======== GIVEN DATA ========
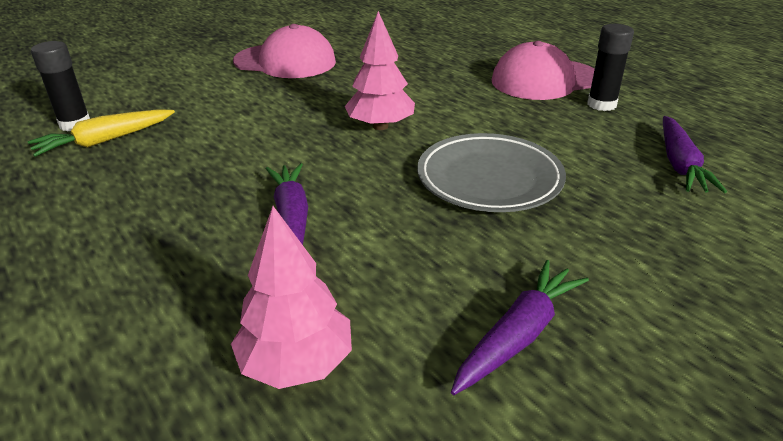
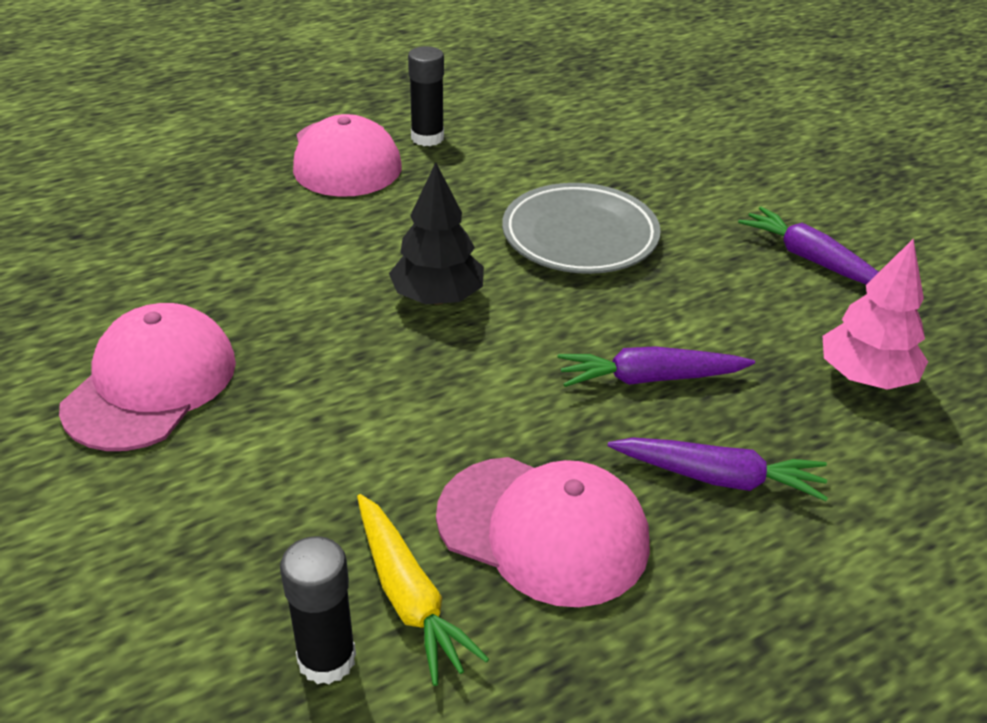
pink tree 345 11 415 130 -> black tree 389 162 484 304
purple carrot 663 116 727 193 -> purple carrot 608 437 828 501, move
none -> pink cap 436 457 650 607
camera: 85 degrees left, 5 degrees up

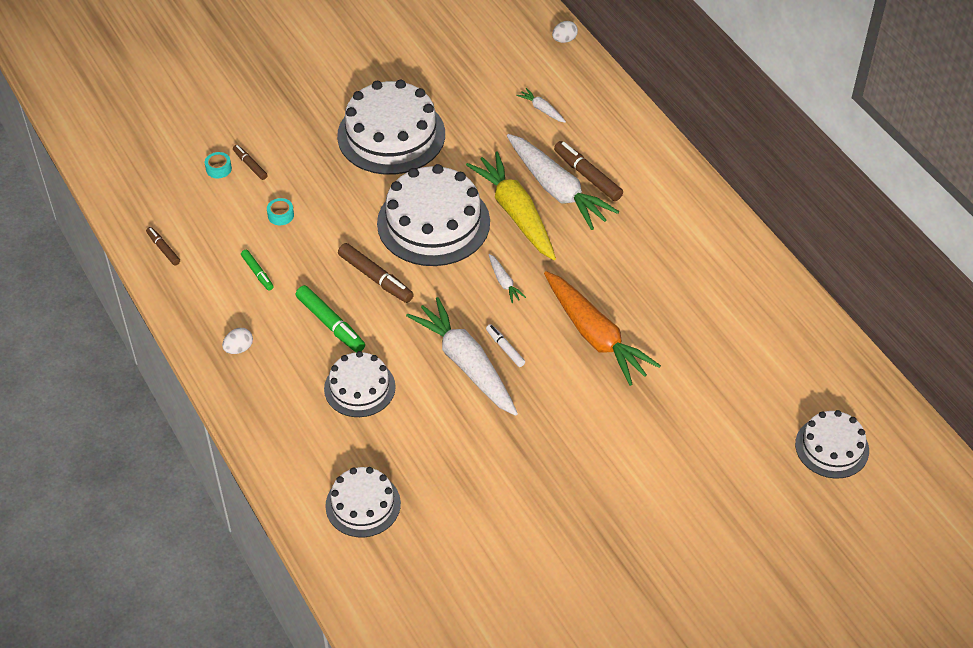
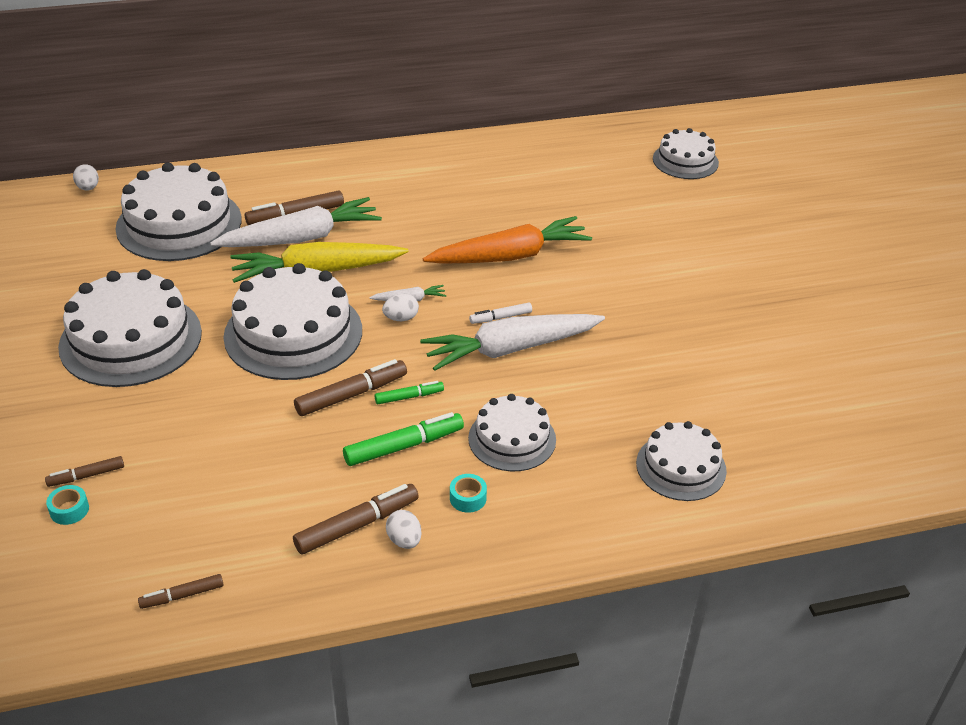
green marker 241 250 274 291 -> green marker 375 381 444 404, move
turquoise tape 267 198 294 225 -> turquoise tape 450 474 487 513, move
white carrot 516 88 566 123 -> white cake 115 162 242 261
none -> brown marker 293 484 419 555
none -> white egg 382 293 419 321
camera: 75 degrees left, 10 degrees down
========
Restate the entries above word for word, minus the pictures.

pink tree 345 11 415 130 -> black tree 389 162 484 304
purple carrot 663 116 727 193 -> purple carrot 608 437 828 501, move
none -> pink cap 436 457 650 607
camera: 85 degrees left, 5 degrees up

green marker 241 250 274 291 -> green marker 375 381 444 404, move
turquoise tape 267 198 294 225 -> turquoise tape 450 474 487 513, move
white carrot 516 88 566 123 -> white cake 115 162 242 261
none -> brown marker 293 484 419 555
none -> white egg 382 293 419 321
camera: 75 degrees left, 10 degrees down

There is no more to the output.